Work to be completed: Write out all of the records precisely. Skip anything that is a picture.

Data listing:
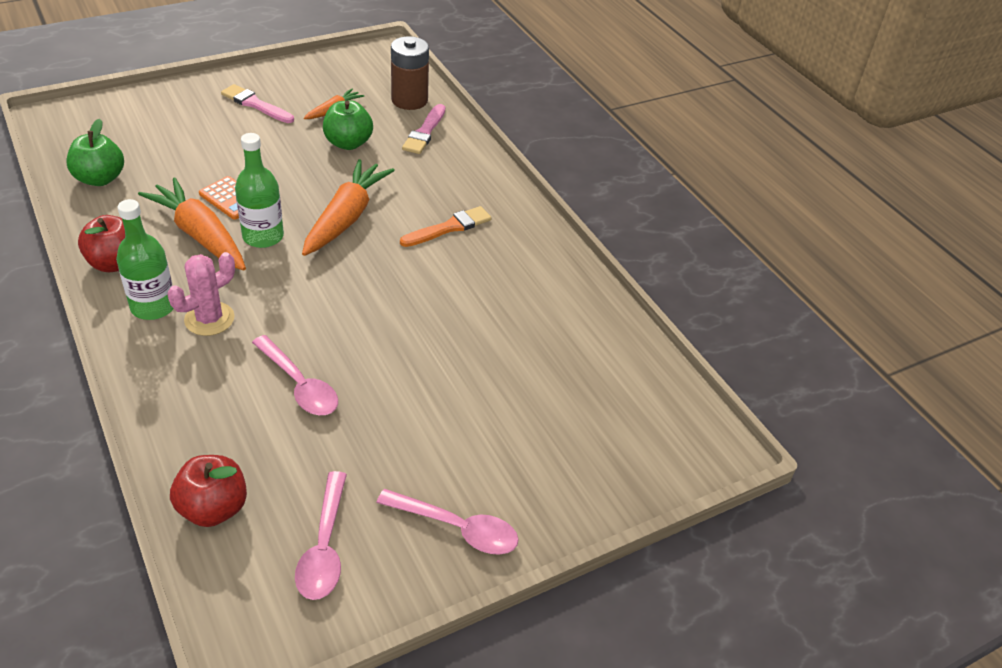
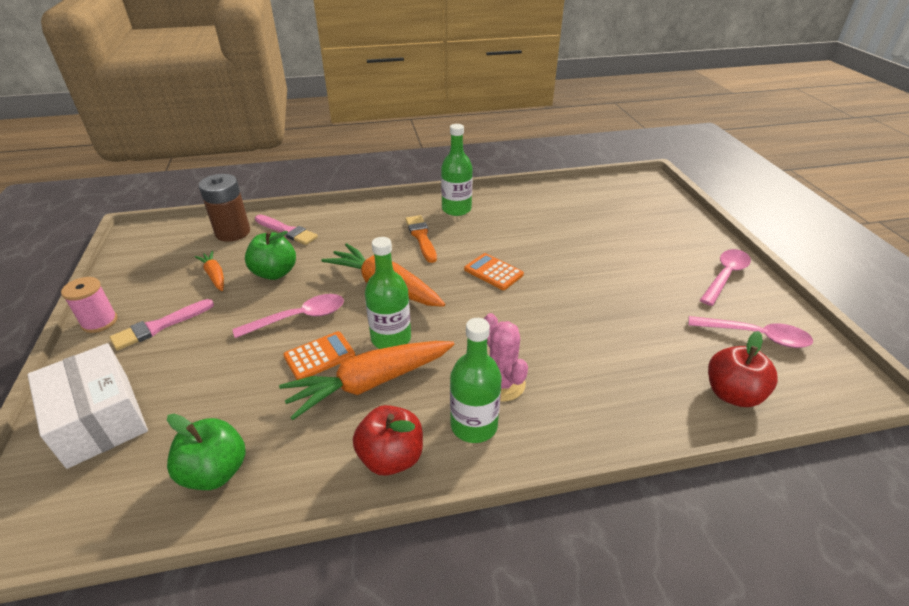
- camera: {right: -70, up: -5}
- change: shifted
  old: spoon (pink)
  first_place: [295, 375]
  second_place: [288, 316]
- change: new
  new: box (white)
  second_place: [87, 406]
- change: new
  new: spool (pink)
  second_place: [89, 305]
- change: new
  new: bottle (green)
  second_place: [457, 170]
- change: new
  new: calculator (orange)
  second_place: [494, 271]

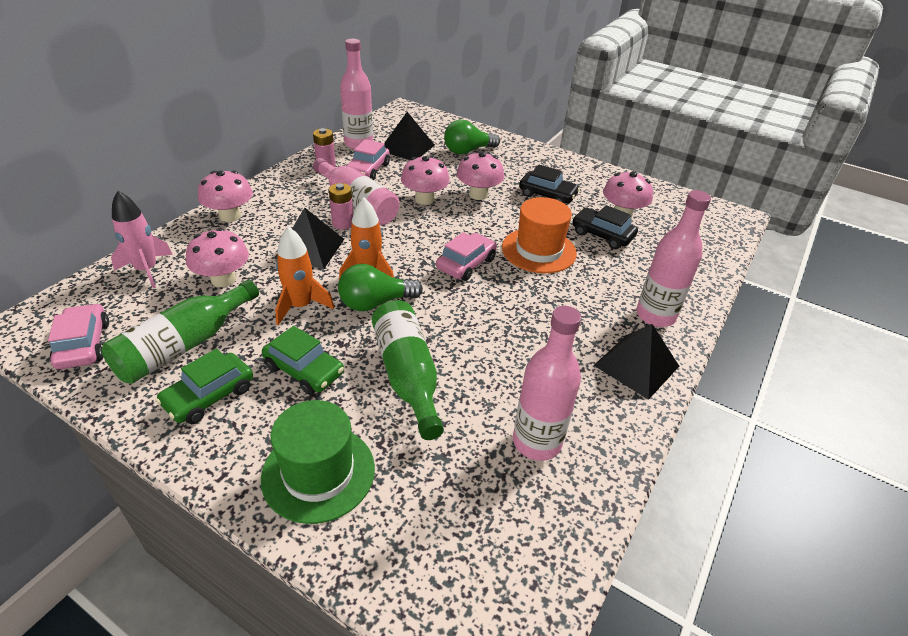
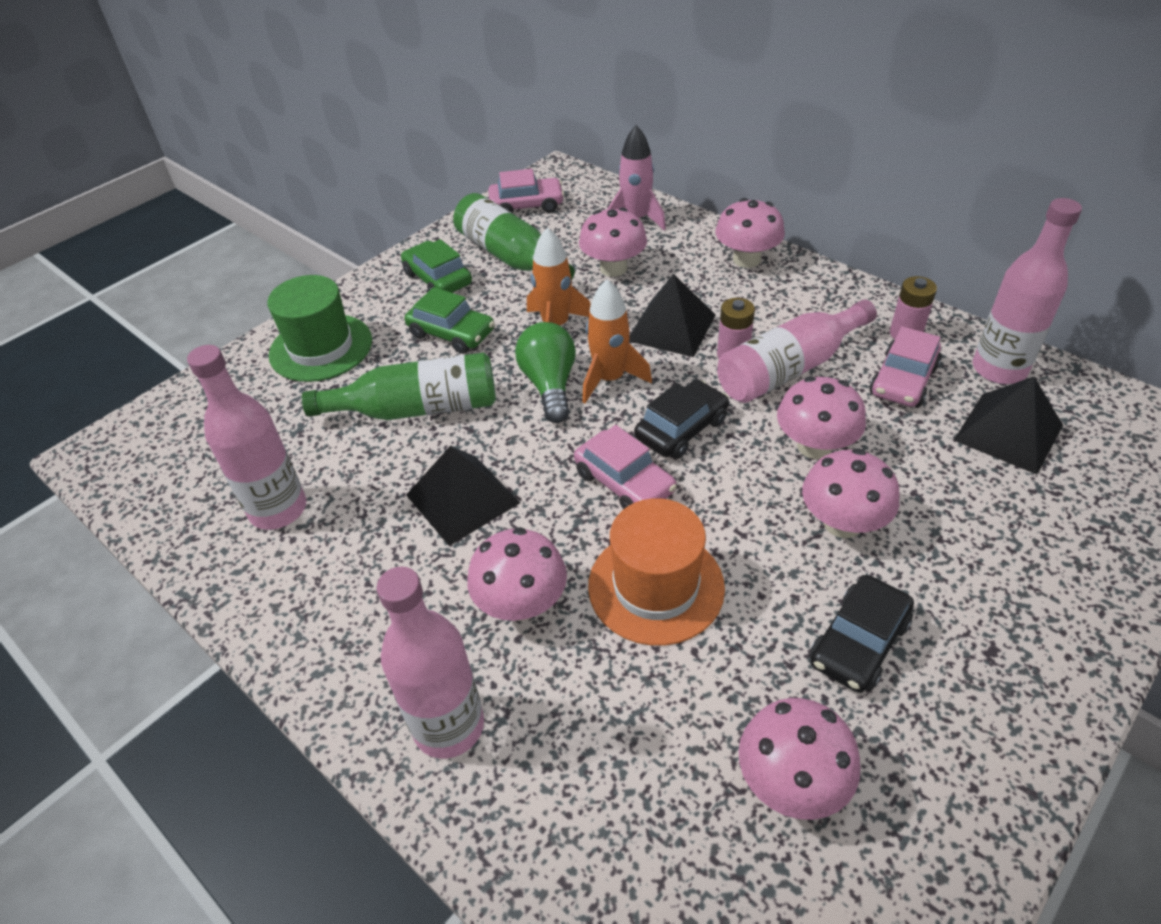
- camera: {right: 105, up: 5}
- change: rotated
  old: car (green)
  first_place: [303, 360]
  second_place: [450, 320]
  degrees: -105
- change: rotated
  old: car (pink)
  first_place: [368, 159]
  second_place: [905, 367]
  degrees: -90
- change: gone
  old: light bulb (green)
  first_place: [472, 137]
- change: shifted
  old: car (black)
  first_place: [605, 227]
  second_place: [681, 419]
- change: shifted
  old: pyramid (black)
  first_place: [636, 362]
  second_place: [463, 496]
- change: new
  new: mushroom (pink)
  second_place: [517, 574]

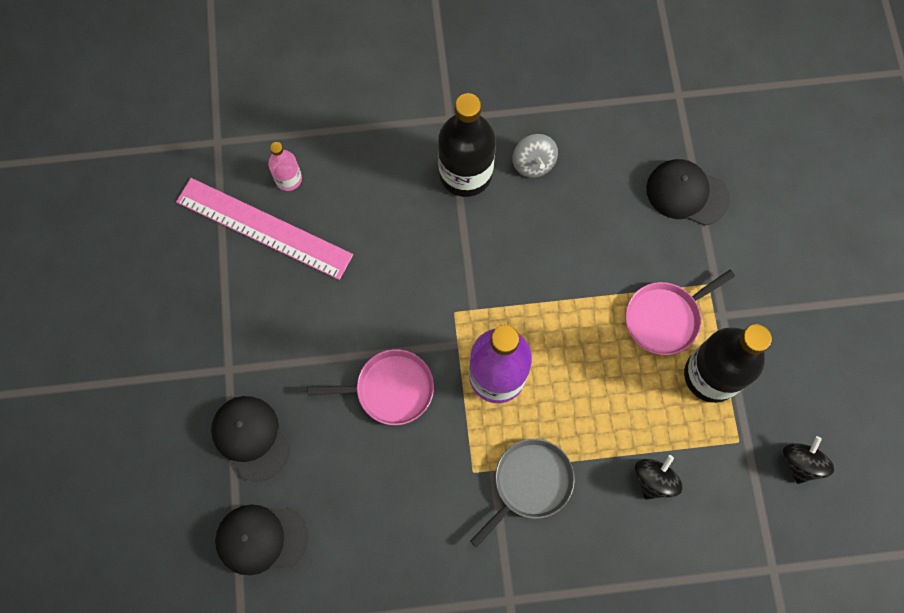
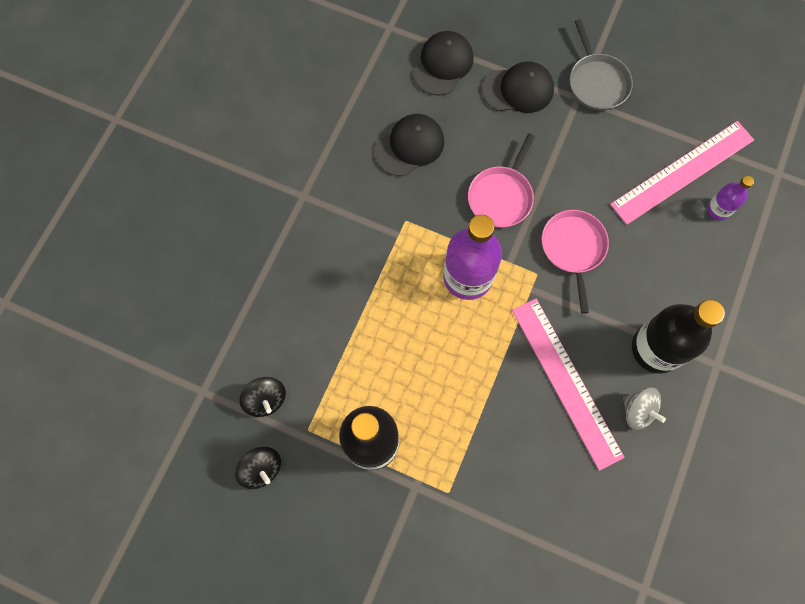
- camera: {right: 120, up: 0}
- change: repainted
  old: bottle (pink)
  new: bottle (purple)
  first_place: [285, 166]
  second_place: [730, 198]
- change: shifted
  old: pan (grey)
  first_place: [522, 493]
  second_place: [601, 64]
- change: rotated
  old: spinning top (grey)
  first_place: [535, 156]
  second_place: [644, 408]
  degrees: -150
- change: shifted
  old: pan (pink)
  first_place: [680, 312]
  second_place: [575, 262]
- change: shifted
  old: spinning top (black)
  first_place: [658, 477]
  second_place: [262, 397]
- change: shifted
  old: cap (black)
  first_place: [688, 192]
  second_place: [409, 145]
- change: new
  new: ruler (pink)
  second_place: [568, 385]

Answer space:
- camera: {right: -70, up: -5}
- change: shifted
  old: spoon (pink)
  first_place: [295, 375]
  second_place: [288, 316]
- change: new
  new: box (white)
  second_place: [87, 406]
- change: new
  new: spool (pink)
  second_place: [89, 305]
- change: new
  new: bottle (green)
  second_place: [457, 170]
- change: new
  new: calculator (orange)
  second_place: [494, 271]

- camera: {right: 105, up: 5}
- change: rotated
  old: car (green)
  first_place: [303, 360]
  second_place: [450, 320]
  degrees: -105
- change: rotated
  old: car (pink)
  first_place: [368, 159]
  second_place: [905, 367]
  degrees: -90
- change: gone
  old: light bulb (green)
  first_place: [472, 137]
- change: shifted
  old: car (black)
  first_place: [605, 227]
  second_place: [681, 419]
- change: shifted
  old: pyramid (black)
  first_place: [636, 362]
  second_place: [463, 496]
- change: new
  new: mushroom (pink)
  second_place: [517, 574]

- camera: {right: 120, up: 0}
- change: repainted
  old: bottle (pink)
  new: bottle (purple)
  first_place: [285, 166]
  second_place: [730, 198]
- change: shifted
  old: pan (grey)
  first_place: [522, 493]
  second_place: [601, 64]
- change: rotated
  old: spinning top (grey)
  first_place: [535, 156]
  second_place: [644, 408]
  degrees: -150
- change: shifted
  old: pan (pink)
  first_place: [680, 312]
  second_place: [575, 262]
- change: shifted
  old: spinning top (black)
  first_place: [658, 477]
  second_place: [262, 397]
- change: shifted
  old: cap (black)
  first_place: [688, 192]
  second_place: [409, 145]
- change: new
  new: ruler (pink)
  second_place: [568, 385]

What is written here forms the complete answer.